**EXERCISE DETAILS:**
Return each of the following rows word for word, with no changes.

[Rows from a dataset]
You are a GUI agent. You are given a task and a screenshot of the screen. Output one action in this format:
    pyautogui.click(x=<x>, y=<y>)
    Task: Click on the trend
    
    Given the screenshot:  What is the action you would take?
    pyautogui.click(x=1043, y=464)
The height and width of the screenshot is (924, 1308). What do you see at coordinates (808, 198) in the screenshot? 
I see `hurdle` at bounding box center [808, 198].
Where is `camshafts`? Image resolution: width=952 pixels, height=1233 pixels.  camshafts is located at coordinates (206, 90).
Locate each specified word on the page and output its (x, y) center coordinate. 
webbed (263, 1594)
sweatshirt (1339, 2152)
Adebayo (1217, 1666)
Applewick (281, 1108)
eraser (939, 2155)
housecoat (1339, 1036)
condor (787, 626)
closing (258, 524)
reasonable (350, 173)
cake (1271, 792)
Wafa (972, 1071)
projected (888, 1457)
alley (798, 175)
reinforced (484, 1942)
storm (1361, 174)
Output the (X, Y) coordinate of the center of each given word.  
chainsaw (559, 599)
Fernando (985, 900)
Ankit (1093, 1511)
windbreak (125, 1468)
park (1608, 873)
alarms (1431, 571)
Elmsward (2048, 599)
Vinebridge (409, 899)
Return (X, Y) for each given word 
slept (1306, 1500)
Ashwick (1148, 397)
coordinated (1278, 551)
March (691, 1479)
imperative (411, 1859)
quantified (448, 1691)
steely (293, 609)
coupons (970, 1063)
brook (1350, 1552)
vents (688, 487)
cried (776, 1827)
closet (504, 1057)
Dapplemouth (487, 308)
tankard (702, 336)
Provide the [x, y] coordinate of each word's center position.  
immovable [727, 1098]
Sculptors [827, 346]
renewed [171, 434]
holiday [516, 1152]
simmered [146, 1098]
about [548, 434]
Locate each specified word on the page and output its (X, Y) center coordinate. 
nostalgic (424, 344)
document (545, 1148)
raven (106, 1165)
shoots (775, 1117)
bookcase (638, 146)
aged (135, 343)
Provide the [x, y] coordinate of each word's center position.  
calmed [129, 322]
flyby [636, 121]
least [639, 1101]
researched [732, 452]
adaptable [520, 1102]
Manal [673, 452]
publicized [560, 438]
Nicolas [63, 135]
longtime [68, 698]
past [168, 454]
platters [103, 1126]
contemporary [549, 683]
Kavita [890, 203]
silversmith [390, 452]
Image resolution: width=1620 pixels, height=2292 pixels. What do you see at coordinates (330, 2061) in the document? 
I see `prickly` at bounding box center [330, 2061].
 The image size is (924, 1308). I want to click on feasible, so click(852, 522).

**FINISHED TASK:**
You are a GUI agent. You are given a task and a screenshot of the screen. Output one action in this format:
    pyautogui.click(x=<x>, y=<y>)
    Task: Click on the trend
    
    Given the screenshot:  What is the action you would take?
    pyautogui.click(x=1043, y=464)
The height and width of the screenshot is (924, 1308). What do you see at coordinates (808, 198) in the screenshot? 
I see `hurdle` at bounding box center [808, 198].
Where is `camshafts`? Image resolution: width=952 pixels, height=1233 pixels.  camshafts is located at coordinates (206, 90).
Locate each specified word on the page and output its (x, y) center coordinate. 
webbed (263, 1594)
sweatshirt (1339, 2152)
Adebayo (1217, 1666)
Applewick (281, 1108)
eraser (939, 2155)
housecoat (1339, 1036)
condor (787, 626)
closing (258, 524)
reasonable (350, 173)
cake (1271, 792)
Wafa (972, 1071)
projected (888, 1457)
alley (798, 175)
reinforced (484, 1942)
storm (1361, 174)
Output the (X, Y) coordinate of the center of each given word.  
chainsaw (559, 599)
Fernando (985, 900)
Ankit (1093, 1511)
windbreak (125, 1468)
park (1608, 873)
alarms (1431, 571)
Elmsward (2048, 599)
Vinebridge (409, 899)
Return (X, Y) for each given word 
slept (1306, 1500)
Ashwick (1148, 397)
coordinated (1278, 551)
March (691, 1479)
imperative (411, 1859)
quantified (448, 1691)
steely (293, 609)
coupons (970, 1063)
brook (1350, 1552)
vents (688, 487)
cried (776, 1827)
closet (504, 1057)
Dapplemouth (487, 308)
tankard (702, 336)
Provide the [x, y] coordinate of each word's center position.  
immovable [727, 1098]
Sculptors [827, 346]
renewed [171, 434]
holiday [516, 1152]
simmered [146, 1098]
about [548, 434]
Locate each specified word on the page and output its (X, Y) center coordinate. 
nostalgic (424, 344)
document (545, 1148)
raven (106, 1165)
shoots (775, 1117)
bookcase (638, 146)
aged (135, 343)
Provide the [x, y] coordinate of each word's center position.  
calmed [129, 322]
flyby [636, 121]
least [639, 1101]
researched [732, 452]
adaptable [520, 1102]
Manal [673, 452]
publicized [560, 438]
Nicolas [63, 135]
longtime [68, 698]
past [168, 454]
platters [103, 1126]
contemporary [549, 683]
Kavita [890, 203]
silversmith [390, 452]
Image resolution: width=1620 pixels, height=2292 pixels. What do you see at coordinates (330, 2061) in the document? 
I see `prickly` at bounding box center [330, 2061].
 The image size is (924, 1308). I want to click on feasible, so click(852, 522).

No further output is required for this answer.